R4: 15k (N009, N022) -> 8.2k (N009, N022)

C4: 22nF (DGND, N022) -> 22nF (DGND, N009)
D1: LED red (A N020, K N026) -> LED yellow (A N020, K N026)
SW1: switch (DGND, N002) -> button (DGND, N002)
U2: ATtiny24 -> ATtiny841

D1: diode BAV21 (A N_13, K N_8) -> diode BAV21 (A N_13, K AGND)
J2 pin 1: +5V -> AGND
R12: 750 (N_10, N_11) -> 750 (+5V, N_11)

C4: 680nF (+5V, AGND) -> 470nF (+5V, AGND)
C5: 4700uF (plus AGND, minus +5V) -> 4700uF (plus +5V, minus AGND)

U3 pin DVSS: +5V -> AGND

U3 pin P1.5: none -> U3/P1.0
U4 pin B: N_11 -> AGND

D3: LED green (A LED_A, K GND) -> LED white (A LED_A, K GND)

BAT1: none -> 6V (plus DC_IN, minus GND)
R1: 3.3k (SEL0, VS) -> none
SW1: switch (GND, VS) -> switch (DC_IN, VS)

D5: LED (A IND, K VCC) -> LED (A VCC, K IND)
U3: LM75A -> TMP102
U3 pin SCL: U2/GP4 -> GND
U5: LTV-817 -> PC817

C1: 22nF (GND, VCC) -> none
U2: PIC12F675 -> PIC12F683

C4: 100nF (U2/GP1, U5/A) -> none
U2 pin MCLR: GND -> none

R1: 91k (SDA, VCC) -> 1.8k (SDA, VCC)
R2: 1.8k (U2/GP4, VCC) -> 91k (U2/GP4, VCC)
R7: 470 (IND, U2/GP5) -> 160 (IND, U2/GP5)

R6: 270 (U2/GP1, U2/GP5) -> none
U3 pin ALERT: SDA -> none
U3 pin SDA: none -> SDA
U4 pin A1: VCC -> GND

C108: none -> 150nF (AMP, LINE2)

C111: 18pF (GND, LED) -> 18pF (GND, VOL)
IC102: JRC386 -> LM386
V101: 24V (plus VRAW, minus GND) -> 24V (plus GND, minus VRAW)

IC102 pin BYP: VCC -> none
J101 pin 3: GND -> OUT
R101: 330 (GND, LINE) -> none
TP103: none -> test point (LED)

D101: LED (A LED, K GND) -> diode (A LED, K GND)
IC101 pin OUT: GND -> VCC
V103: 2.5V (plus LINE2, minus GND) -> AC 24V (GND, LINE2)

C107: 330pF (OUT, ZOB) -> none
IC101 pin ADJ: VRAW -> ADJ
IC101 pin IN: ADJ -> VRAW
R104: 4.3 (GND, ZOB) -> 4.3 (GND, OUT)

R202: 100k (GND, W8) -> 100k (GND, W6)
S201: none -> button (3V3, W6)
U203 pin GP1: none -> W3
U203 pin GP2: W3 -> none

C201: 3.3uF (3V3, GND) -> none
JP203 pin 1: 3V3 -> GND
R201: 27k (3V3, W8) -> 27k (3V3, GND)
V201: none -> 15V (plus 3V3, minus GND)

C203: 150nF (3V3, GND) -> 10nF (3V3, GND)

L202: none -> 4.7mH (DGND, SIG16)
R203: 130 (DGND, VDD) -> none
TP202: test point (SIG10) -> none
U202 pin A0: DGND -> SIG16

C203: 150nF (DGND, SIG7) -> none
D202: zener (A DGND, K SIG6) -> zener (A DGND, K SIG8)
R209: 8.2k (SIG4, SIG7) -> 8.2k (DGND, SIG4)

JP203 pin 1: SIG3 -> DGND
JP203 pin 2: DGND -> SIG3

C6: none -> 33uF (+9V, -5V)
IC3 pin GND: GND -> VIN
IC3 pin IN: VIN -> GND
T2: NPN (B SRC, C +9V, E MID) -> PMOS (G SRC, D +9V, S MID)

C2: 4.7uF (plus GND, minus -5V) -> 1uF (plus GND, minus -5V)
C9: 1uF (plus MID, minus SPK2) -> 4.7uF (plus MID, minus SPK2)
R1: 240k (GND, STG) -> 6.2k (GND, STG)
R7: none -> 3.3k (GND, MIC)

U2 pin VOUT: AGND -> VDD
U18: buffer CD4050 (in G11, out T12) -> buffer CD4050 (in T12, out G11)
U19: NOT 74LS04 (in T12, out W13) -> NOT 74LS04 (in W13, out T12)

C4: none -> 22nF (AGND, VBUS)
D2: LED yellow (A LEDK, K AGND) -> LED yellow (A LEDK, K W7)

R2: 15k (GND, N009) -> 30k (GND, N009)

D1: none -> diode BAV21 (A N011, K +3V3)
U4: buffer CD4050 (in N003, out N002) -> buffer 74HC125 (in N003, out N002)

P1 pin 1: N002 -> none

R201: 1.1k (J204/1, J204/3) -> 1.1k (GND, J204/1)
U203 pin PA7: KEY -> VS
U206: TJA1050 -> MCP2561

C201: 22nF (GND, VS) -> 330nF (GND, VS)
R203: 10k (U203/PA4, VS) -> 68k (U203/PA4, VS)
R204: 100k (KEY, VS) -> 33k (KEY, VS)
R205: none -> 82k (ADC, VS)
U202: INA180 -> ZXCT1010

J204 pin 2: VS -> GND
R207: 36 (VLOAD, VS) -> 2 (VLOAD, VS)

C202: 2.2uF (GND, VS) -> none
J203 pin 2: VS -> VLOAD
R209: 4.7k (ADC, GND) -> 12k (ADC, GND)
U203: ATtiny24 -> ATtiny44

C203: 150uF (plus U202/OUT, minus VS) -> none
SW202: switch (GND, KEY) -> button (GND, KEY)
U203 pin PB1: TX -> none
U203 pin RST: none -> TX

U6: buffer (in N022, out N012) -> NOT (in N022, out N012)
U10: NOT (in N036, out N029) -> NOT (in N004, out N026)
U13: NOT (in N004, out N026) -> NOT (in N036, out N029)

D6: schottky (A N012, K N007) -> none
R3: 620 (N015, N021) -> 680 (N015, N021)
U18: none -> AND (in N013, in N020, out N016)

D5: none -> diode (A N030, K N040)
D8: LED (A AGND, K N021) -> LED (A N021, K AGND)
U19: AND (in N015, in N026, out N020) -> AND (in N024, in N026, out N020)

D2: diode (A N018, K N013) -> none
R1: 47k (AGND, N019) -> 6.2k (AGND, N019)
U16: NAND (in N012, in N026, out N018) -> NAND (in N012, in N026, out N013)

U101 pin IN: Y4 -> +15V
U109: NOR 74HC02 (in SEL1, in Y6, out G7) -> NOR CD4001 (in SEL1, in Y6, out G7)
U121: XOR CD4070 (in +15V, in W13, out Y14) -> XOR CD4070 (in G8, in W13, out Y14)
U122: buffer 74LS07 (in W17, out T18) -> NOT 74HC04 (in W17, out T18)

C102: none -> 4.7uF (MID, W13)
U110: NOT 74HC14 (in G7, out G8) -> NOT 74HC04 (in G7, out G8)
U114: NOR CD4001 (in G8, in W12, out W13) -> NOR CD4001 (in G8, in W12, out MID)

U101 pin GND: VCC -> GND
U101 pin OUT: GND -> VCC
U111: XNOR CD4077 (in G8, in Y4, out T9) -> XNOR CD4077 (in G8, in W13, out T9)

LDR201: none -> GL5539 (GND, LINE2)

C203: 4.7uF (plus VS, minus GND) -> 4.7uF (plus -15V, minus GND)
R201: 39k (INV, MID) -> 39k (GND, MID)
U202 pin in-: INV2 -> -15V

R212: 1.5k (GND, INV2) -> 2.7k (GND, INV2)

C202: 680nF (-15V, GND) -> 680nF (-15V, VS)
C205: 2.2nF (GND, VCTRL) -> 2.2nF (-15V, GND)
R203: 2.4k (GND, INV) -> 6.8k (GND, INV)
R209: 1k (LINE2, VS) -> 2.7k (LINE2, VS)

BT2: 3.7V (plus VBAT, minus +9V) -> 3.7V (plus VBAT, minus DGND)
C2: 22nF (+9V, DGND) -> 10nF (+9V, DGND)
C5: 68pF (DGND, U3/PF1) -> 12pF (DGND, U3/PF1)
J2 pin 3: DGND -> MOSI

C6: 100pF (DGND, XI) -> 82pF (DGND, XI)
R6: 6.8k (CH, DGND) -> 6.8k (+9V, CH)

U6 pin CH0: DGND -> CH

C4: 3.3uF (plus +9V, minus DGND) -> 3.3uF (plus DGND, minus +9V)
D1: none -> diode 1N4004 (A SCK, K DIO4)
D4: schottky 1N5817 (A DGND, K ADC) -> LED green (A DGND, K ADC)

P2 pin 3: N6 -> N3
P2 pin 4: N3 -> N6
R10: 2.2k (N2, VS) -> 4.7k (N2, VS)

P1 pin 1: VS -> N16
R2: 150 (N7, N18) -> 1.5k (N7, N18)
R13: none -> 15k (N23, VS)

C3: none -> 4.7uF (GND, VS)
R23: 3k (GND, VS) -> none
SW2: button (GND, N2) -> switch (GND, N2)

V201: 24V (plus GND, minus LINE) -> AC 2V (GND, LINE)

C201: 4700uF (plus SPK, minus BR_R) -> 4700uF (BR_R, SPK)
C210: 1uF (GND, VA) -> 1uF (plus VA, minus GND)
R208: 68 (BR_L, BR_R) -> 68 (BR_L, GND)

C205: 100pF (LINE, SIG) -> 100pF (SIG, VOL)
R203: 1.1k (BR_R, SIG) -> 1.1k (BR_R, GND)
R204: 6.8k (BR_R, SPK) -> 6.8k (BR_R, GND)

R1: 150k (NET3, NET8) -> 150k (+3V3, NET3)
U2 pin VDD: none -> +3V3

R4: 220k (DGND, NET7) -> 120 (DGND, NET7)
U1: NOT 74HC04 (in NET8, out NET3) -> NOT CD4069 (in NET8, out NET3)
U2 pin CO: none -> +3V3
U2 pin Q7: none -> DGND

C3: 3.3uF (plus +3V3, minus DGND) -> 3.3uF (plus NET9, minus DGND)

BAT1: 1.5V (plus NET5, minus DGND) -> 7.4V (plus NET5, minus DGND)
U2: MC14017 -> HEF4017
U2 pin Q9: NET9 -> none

+--

▶ _Problem statement_
What you return must be the lines above that run from the line with "U10: NOT (in" to the line with "U111: XNOR CD4077", inclusive, each copied exactly.

▶ _Written reply_
U10: NOT (in N036, out N029) -> NOT (in N004, out N026)
U13: NOT (in N004, out N026) -> NOT (in N036, out N029)

D6: schottky (A N012, K N007) -> none
R3: 620 (N015, N021) -> 680 (N015, N021)
U18: none -> AND (in N013, in N020, out N016)

D5: none -> diode (A N030, K N040)
D8: LED (A AGND, K N021) -> LED (A N021, K AGND)
U19: AND (in N015, in N026, out N020) -> AND (in N024, in N026, out N020)

D2: diode (A N018, K N013) -> none
R1: 47k (AGND, N019) -> 6.2k (AGND, N019)
U16: NAND (in N012, in N026, out N018) -> NAND (in N012, in N026, out N013)

U101 pin IN: Y4 -> +15V
U109: NOR 74HC02 (in SEL1, in Y6, out G7) -> NOR CD4001 (in SEL1, in Y6, out G7)
U121: XOR CD4070 (in +15V, in W13, out Y14) -> XOR CD4070 (in G8, in W13, out Y14)
U122: buffer 74LS07 (in W17, out T18) -> NOT 74HC04 (in W17, out T18)

C102: none -> 4.7uF (MID, W13)
U110: NOT 74HC14 (in G7, out G8) -> NOT 74HC04 (in G7, out G8)
U114: NOR CD4001 (in G8, in W12, out W13) -> NOR CD4001 (in G8, in W12, out MID)

U101 pin GND: VCC -> GND
U101 pin OUT: GND -> VCC
U111: XNOR CD4077 (in G8, in Y4, out T9) -> XNOR CD4077 (in G8, in W13, out T9)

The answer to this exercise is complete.